(DATA LISTING)

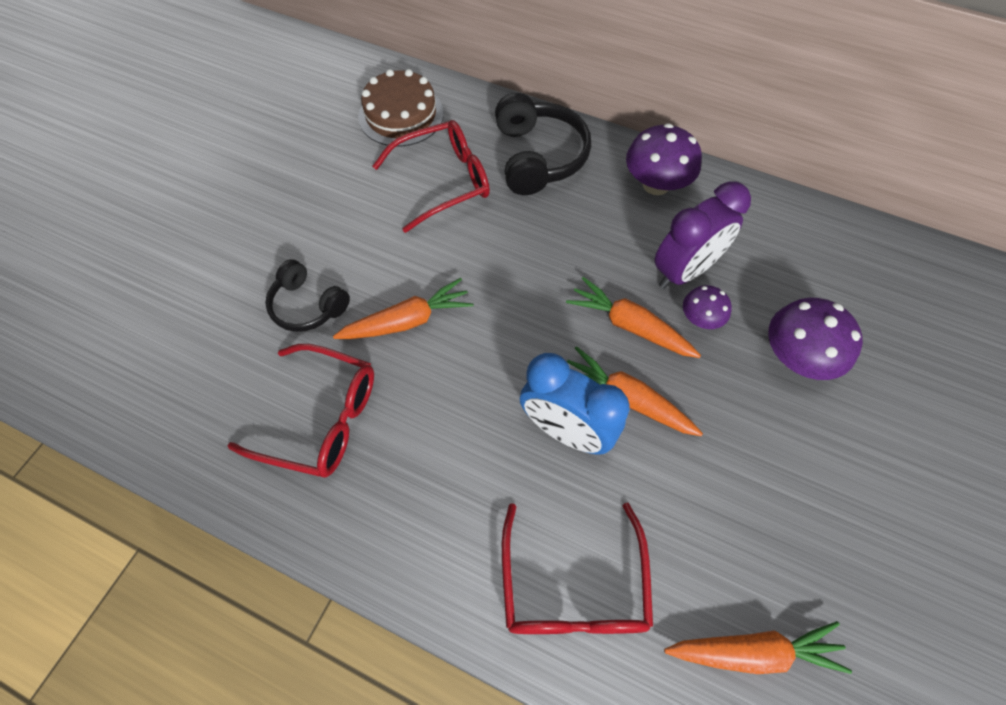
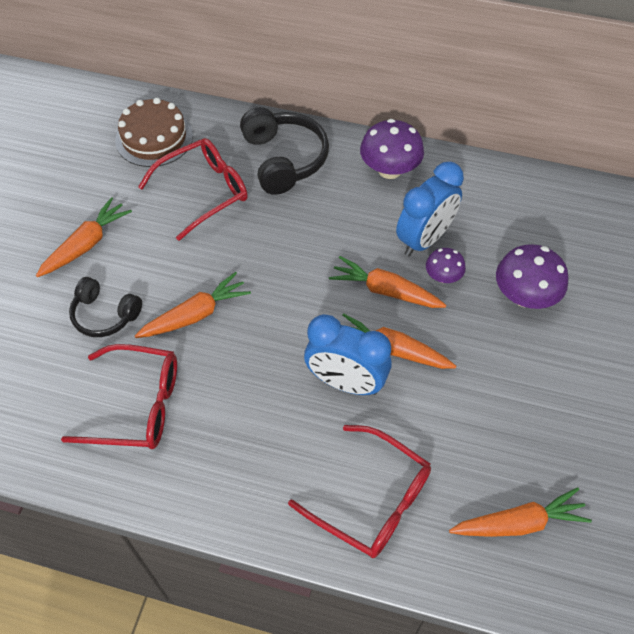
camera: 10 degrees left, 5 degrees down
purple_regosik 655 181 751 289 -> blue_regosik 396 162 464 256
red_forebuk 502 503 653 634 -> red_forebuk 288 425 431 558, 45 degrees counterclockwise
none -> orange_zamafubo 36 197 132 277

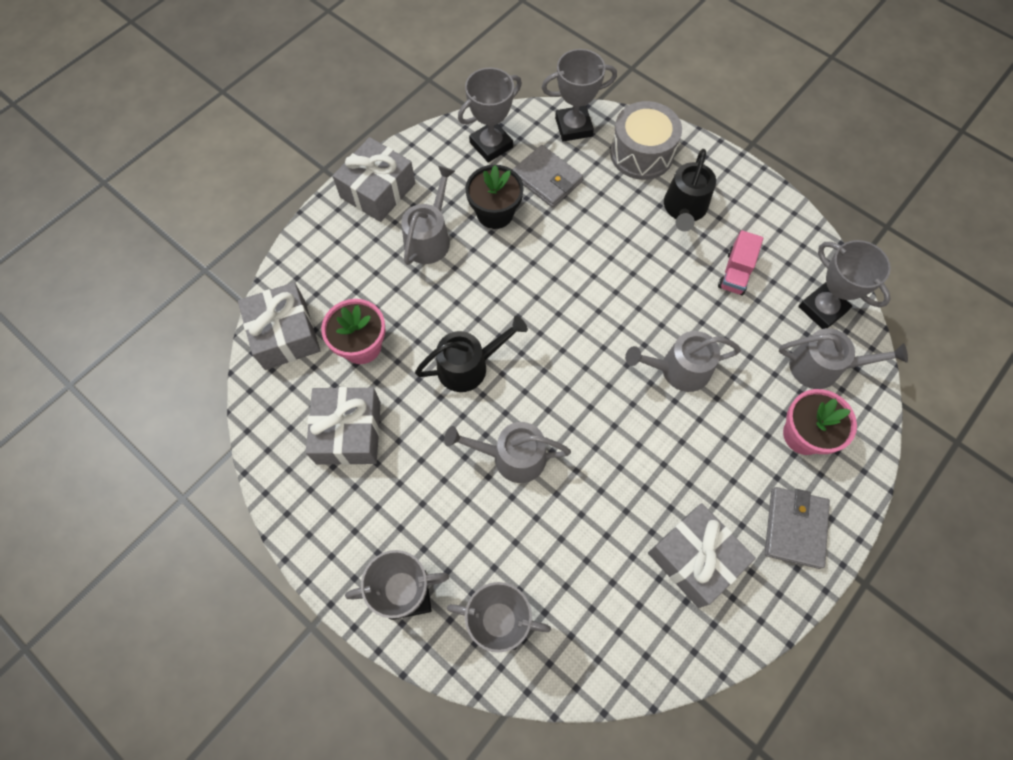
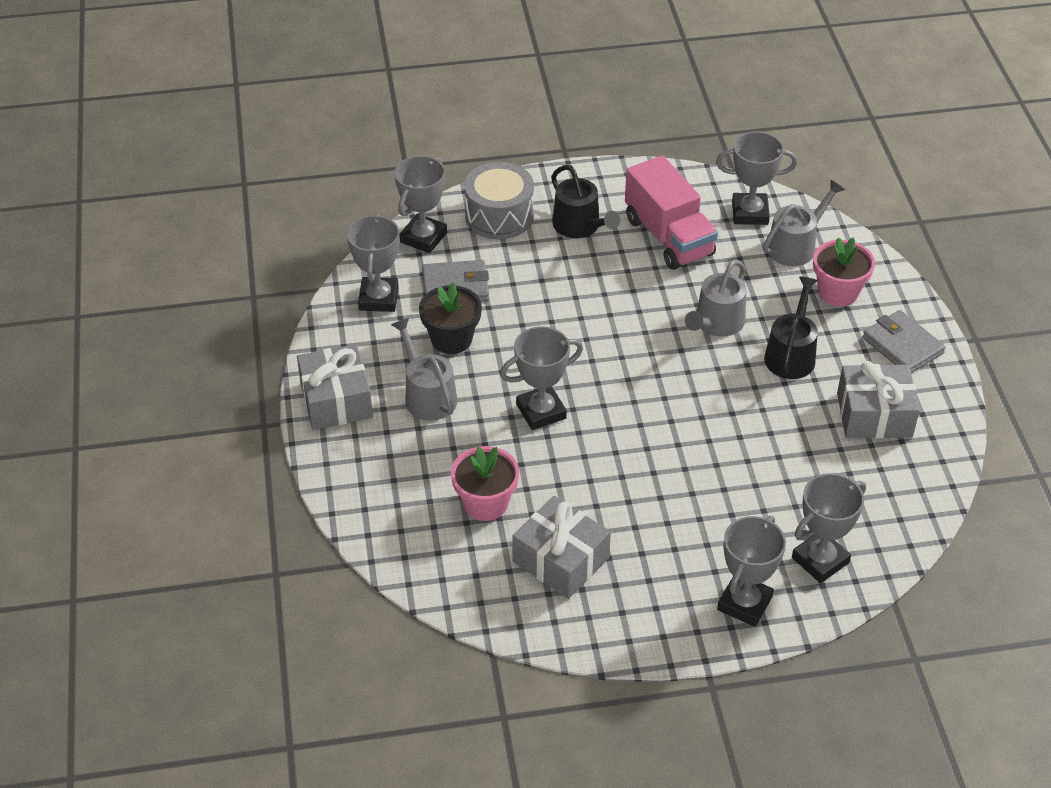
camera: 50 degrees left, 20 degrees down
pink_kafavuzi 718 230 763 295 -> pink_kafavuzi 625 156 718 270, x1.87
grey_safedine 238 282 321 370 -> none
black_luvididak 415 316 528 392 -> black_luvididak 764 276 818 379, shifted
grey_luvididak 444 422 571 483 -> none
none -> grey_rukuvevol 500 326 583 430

(End DATA LISTING)

• EXERCISE
Could you write out only the lines of the listing above from the one that contains "pink_kafavuzi 718 230" through its final line, exactly and inclusive?

• SOLUTION BELOW
pink_kafavuzi 718 230 763 295 -> pink_kafavuzi 625 156 718 270, x1.87
grey_safedine 238 282 321 370 -> none
black_luvididak 415 316 528 392 -> black_luvididak 764 276 818 379, shifted
grey_luvididak 444 422 571 483 -> none
none -> grey_rukuvevol 500 326 583 430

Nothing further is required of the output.